<<<<

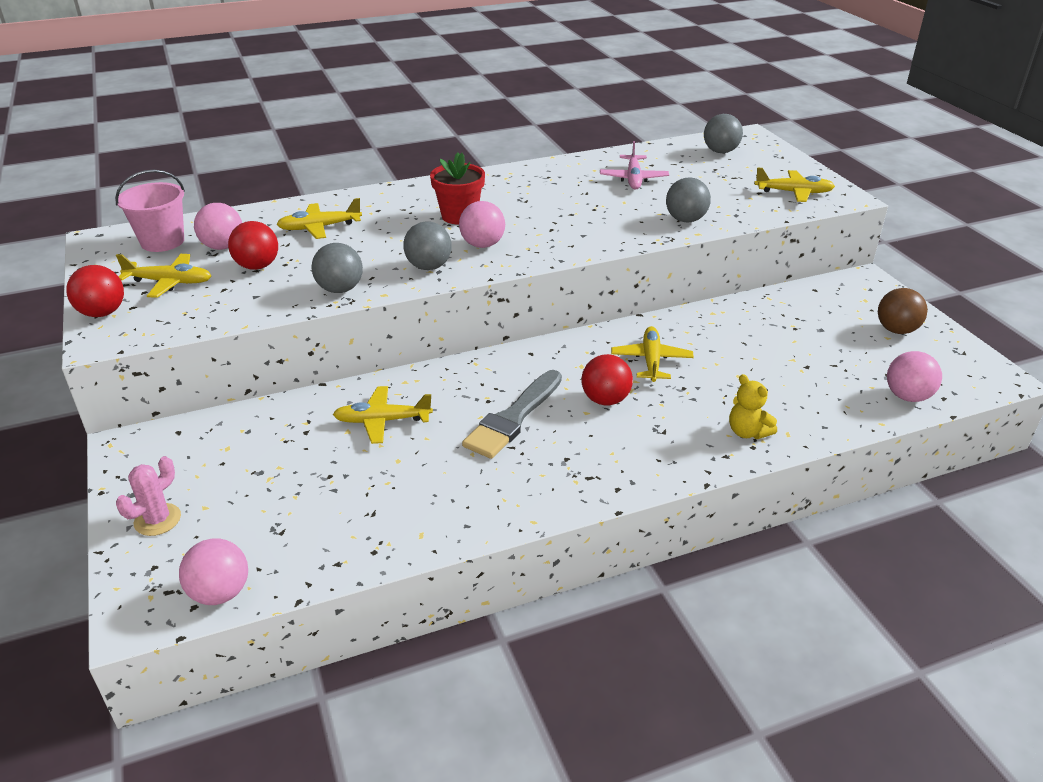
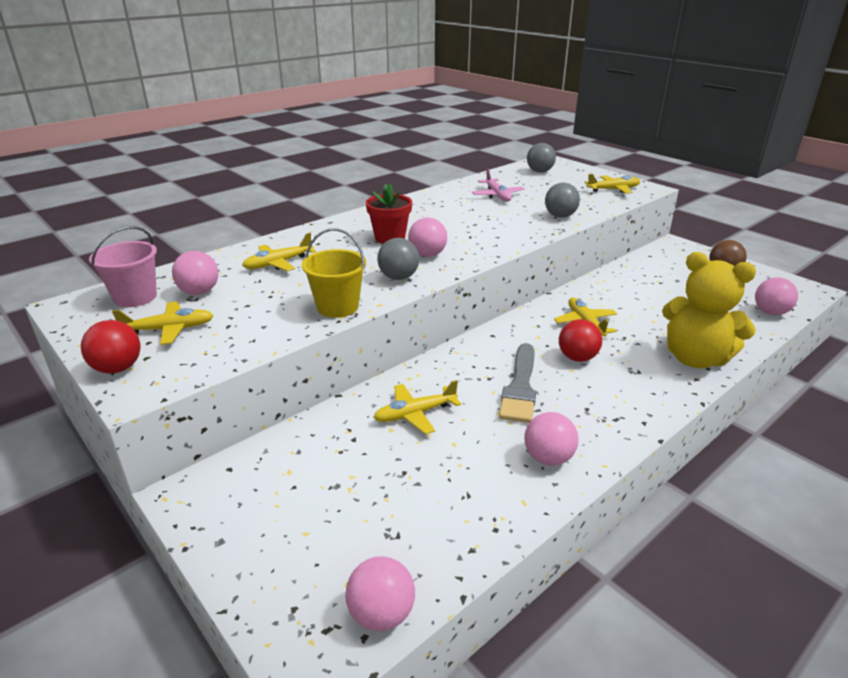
camera: 20 degrees left, 5 degrees down
pink cactus [116,456,181,536] -> none
red ball [228,221,278,270] -> none
grey ball [311,243,363,293] -> yellow bucket [302,228,366,318]
yellow teddy bear [729,374,777,439] -> yellow teddy bear [662,252,756,368], size x2.17
none -> pink ball [524,412,579,466]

>>>>

## [Action item]
Please copy every line from the entries that includes the word "yellow".

## [The answer]
grey ball [311,243,363,293] -> yellow bucket [302,228,366,318]
yellow teddy bear [729,374,777,439] -> yellow teddy bear [662,252,756,368], size x2.17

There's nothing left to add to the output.